(Task description):
Your task is to repeat exactly the lines below between the line holding "Istara Drive: [1322,262,1694,452]" and the line holding "Request HD: [324,1034,375,1071]", inclusive, and only those.

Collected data
###

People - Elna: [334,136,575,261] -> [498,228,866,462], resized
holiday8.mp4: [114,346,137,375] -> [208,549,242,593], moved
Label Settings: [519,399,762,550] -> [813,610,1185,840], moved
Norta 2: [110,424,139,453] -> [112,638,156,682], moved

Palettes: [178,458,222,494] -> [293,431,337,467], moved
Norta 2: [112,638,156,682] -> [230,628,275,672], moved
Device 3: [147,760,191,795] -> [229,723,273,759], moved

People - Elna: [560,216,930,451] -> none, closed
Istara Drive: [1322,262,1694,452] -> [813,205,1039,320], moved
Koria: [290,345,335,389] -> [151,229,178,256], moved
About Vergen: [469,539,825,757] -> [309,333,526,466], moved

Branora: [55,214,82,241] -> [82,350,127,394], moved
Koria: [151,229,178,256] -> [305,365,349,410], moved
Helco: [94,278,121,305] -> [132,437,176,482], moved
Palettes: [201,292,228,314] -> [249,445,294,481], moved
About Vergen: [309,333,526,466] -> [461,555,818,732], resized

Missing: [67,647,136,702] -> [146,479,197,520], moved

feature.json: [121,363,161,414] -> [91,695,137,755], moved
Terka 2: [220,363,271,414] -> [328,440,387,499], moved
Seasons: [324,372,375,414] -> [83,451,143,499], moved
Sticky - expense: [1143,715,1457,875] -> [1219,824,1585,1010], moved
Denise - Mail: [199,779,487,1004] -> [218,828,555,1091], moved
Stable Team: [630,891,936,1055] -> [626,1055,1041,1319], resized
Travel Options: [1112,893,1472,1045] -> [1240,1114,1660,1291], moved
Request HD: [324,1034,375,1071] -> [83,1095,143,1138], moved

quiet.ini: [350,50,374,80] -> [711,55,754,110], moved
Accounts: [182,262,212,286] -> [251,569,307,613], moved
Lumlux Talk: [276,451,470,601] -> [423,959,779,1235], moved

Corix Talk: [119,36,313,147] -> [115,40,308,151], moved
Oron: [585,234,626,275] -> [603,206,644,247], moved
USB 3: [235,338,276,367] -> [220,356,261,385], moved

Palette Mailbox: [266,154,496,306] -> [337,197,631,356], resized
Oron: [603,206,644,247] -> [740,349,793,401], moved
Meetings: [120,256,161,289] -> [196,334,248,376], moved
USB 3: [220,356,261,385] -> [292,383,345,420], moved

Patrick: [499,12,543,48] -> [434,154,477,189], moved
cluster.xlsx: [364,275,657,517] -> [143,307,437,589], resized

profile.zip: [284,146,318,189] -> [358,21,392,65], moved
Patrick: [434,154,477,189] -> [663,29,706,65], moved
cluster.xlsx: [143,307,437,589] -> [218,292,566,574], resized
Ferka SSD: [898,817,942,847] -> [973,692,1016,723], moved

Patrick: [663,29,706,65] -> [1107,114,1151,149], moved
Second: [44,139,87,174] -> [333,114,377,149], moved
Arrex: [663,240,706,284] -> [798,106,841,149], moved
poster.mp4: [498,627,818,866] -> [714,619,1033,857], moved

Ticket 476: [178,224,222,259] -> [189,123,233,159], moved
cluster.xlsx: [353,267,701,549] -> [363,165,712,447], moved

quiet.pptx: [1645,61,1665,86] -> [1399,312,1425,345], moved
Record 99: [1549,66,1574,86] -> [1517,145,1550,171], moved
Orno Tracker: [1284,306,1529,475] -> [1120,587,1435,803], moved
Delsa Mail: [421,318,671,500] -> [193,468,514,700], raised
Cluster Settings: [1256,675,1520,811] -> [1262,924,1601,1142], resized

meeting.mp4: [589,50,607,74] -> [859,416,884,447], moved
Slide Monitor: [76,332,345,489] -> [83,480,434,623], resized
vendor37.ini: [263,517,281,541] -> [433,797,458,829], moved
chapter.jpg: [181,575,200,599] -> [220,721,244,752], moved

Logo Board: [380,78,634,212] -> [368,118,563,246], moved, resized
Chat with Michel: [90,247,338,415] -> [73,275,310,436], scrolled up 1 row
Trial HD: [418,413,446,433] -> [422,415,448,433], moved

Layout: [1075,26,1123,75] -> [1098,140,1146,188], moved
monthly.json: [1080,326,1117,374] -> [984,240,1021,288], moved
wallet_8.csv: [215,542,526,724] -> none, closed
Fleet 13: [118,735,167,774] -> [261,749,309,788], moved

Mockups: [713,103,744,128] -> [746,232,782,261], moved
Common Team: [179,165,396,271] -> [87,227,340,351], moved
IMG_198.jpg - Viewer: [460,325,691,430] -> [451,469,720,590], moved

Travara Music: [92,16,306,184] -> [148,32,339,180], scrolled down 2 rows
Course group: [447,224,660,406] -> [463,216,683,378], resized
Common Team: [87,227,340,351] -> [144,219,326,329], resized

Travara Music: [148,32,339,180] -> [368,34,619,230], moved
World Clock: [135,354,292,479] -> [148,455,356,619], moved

###

(Response):
Istara Drive: [1322,262,1694,452] -> [813,205,1039,320], moved
Koria: [290,345,335,389] -> [151,229,178,256], moved
About Vergen: [469,539,825,757] -> [309,333,526,466], moved

Branora: [55,214,82,241] -> [82,350,127,394], moved
Koria: [151,229,178,256] -> [305,365,349,410], moved
Helco: [94,278,121,305] -> [132,437,176,482], moved
Palettes: [201,292,228,314] -> [249,445,294,481], moved
About Vergen: [309,333,526,466] -> [461,555,818,732], resized

Missing: [67,647,136,702] -> [146,479,197,520], moved

feature.json: [121,363,161,414] -> [91,695,137,755], moved
Terka 2: [220,363,271,414] -> [328,440,387,499], moved
Seasons: [324,372,375,414] -> [83,451,143,499], moved
Sticky - expense: [1143,715,1457,875] -> [1219,824,1585,1010], moved
Denise - Mail: [199,779,487,1004] -> [218,828,555,1091], moved
Stable Team: [630,891,936,1055] -> [626,1055,1041,1319], resized
Travel Options: [1112,893,1472,1045] -> [1240,1114,1660,1291], moved
Request HD: [324,1034,375,1071] -> [83,1095,143,1138], moved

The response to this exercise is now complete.